*WORK TO BE COMPLETED*:
Reproduce all the entries exactly and keep the pictures out.

*Stored data*:
--- START ---
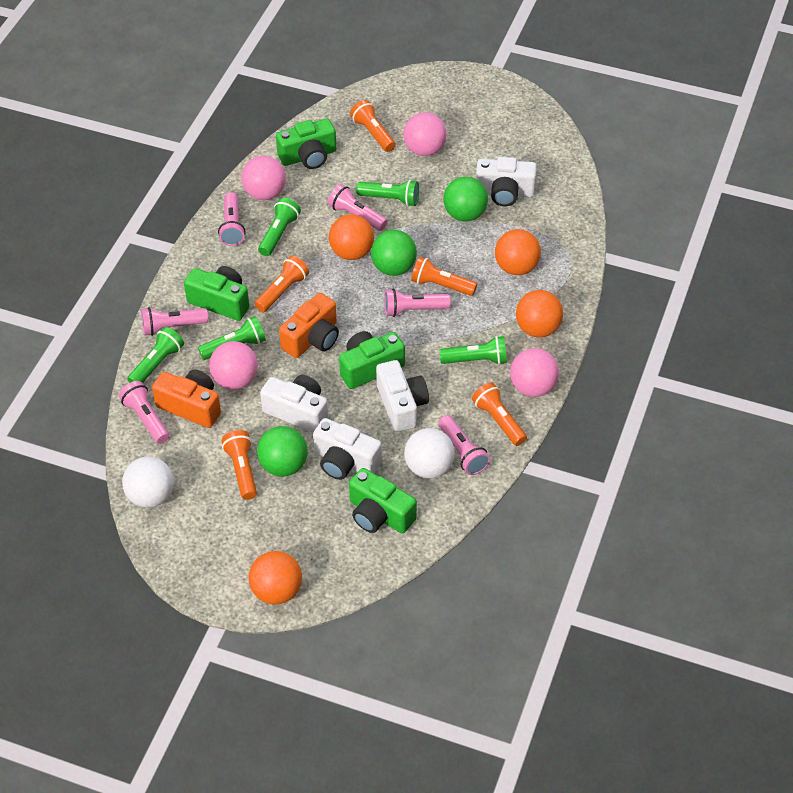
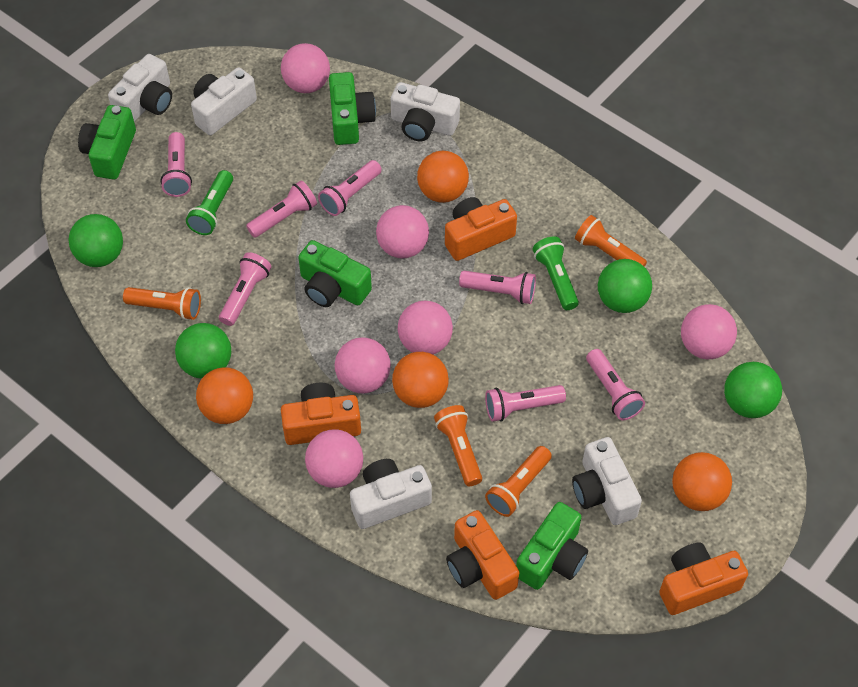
green ball: 3 -> 4
green flashlight: 5 -> 2
orange camera: 2 -> 4
orange flashlight: 5 -> 4
pink ball: 4 -> 6
pink flashlight: 6 -> 7
white ball: 2 -> 0
white camera: 4 -> 5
--- END ---
*RESPONSE BELOW*:
green ball: 3 -> 4
green flashlight: 5 -> 2
orange camera: 2 -> 4
orange flashlight: 5 -> 4
pink ball: 4 -> 6
pink flashlight: 6 -> 7
white ball: 2 -> 0
white camera: 4 -> 5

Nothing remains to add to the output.